[Given data]

______________________________

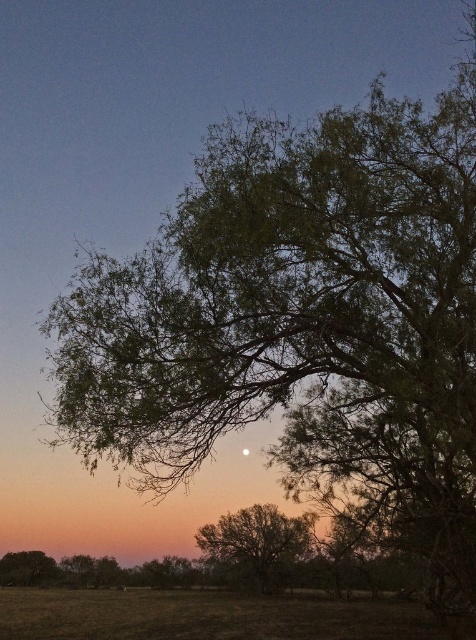
Question: Among these objects, which one is farthest from the camera?

Choices:
 (A) bright silver moon at upper center
 (B) green grassy field at lower center

Answer: (A)

Question: Which object appears closest to the camera in this image?

Choices:
 (A) green leafy tree at lower left
 (B) green leafy tree at center
 (C) bright silver moon at upper center

Answer: (C)

Question: Does green grassy field at lower center come behind green leafy tree at lower left?

Choices:
 (A) no
 (B) yes

Answer: (A)

Question: Is green leafy tree at lower left bigger than bright silver moon at upper center?

Choices:
 (A) no
 (B) yes

Answer: (B)

Question: Does green leafy tree at lower left appear on the left side of bright silver moon at upper center?

Choices:
 (A) yes
 (B) no

Answer: (A)

Question: Which of the following is the closest to the observer?

Choices:
 (A) (15, 564)
 (B) (244, 449)
 (C) (234, 564)

Answer: (B)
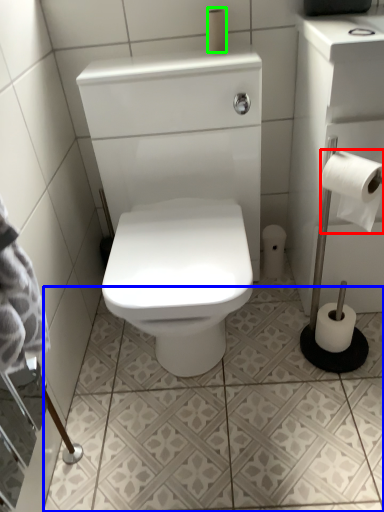
Question: Considering the real-world distances, which object is farthest from toilet paper (highlighted by a red box)? ceramic tile (highlighted by a blue box) or toilet paper (highlighted by a green box)?

Choices:
 (A) ceramic tile
 (B) toilet paper

Answer: (A)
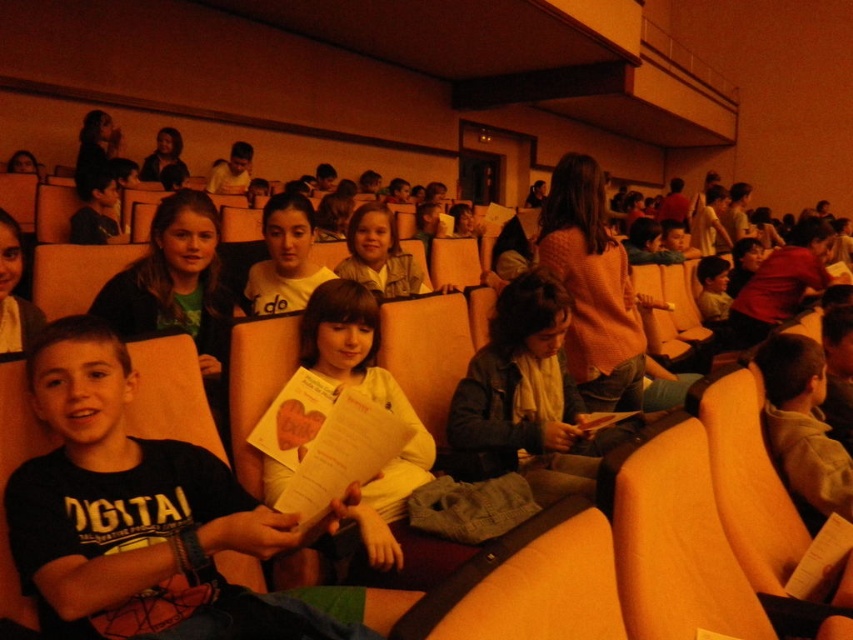
Question: Is black cotton shirt at center above white cotton shirt at upper center?

Choices:
 (A) yes
 (B) no

Answer: (B)

Question: Which point appears farthest from the camera in this image?

Choices:
 (A) (804, 285)
 (B) (717, 225)
 (C) (572, 198)
 (D) (67, 586)

Answer: (B)

Question: Based on their relative distances, which object is nearer to the white paper at center?

Choices:
 (A) matte yellow shirt at center
 (B) white cotton shirt at upper center
 (C) orange sweater at center
 (D) smooth beige sweater at center

Answer: (A)

Question: Which point is farther to the camera?

Choices:
 (A) white cotton shirt at upper center
 (B) smooth beige sweater at center

Answer: (A)

Question: Can you confirm if dark brown hair at upper left is positioned to the left of matte black jacket at upper left?

Choices:
 (A) yes
 (B) no

Answer: (A)

Question: Is matte black jacket at upper left further to the viewer compared to white cotton shirt at upper center?

Choices:
 (A) yes
 (B) no

Answer: (B)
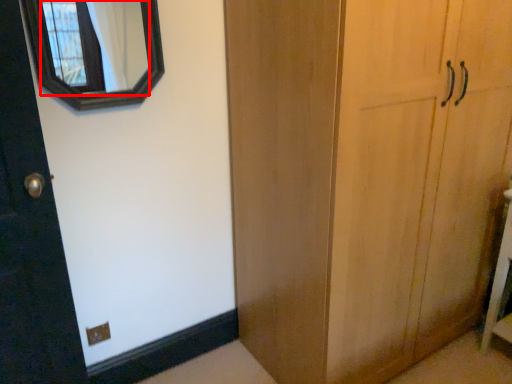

______________________________

[Work order] Rewrite all of the records above with every "green leafy tree" changed to "green pine tree" and everything else kept the same. Leave the pictures out of your copy.

[Reply]
Question: Among these objects, which one is farthest from the camera?

Choices:
 (A) bright silver moon at upper center
 (B) green grassy field at lower center

Answer: (A)

Question: Which object appears closest to the camera in this image?

Choices:
 (A) green pine tree at lower left
 (B) green pine tree at center
 (C) bright silver moon at upper center

Answer: (C)

Question: Does green grassy field at lower center come behind green pine tree at lower left?

Choices:
 (A) no
 (B) yes

Answer: (A)

Question: Is green pine tree at lower left bigger than bright silver moon at upper center?

Choices:
 (A) no
 (B) yes

Answer: (B)

Question: Does green pine tree at lower left appear on the left side of bright silver moon at upper center?

Choices:
 (A) yes
 (B) no

Answer: (A)

Question: Which of the following is the closest to the observer?

Choices:
 (A) (15, 564)
 (B) (244, 449)
 (C) (234, 564)

Answer: (B)
Question: Considering the real-world distances, which object is farthest from toilet paper (highlighted by a red box)? ceramic tile (highlighted by a blue box) or toilet paper (highlighted by a green box)?

Choices:
 (A) ceramic tile
 (B) toilet paper

Answer: (A)
Question: Is black cotton shirt at center above white cotton shirt at upper center?

Choices:
 (A) yes
 (B) no

Answer: (B)

Question: Which point appears farthest from the camera in this image?

Choices:
 (A) (804, 285)
 (B) (717, 225)
 (C) (572, 198)
 (D) (67, 586)

Answer: (B)

Question: Based on their relative distances, which object is nearer to the white paper at center?

Choices:
 (A) matte yellow shirt at center
 (B) white cotton shirt at upper center
 (C) orange sweater at center
 (D) smooth beige sweater at center

Answer: (A)

Question: Which point is farther to the camera?

Choices:
 (A) white cotton shirt at upper center
 (B) smooth beige sweater at center

Answer: (A)

Question: Can you confirm if dark brown hair at upper left is positioned to the left of matte black jacket at upper left?

Choices:
 (A) yes
 (B) no

Answer: (A)

Question: Is matte black jacket at upper left further to the viewer compared to white cotton shirt at upper center?

Choices:
 (A) yes
 (B) no

Answer: (B)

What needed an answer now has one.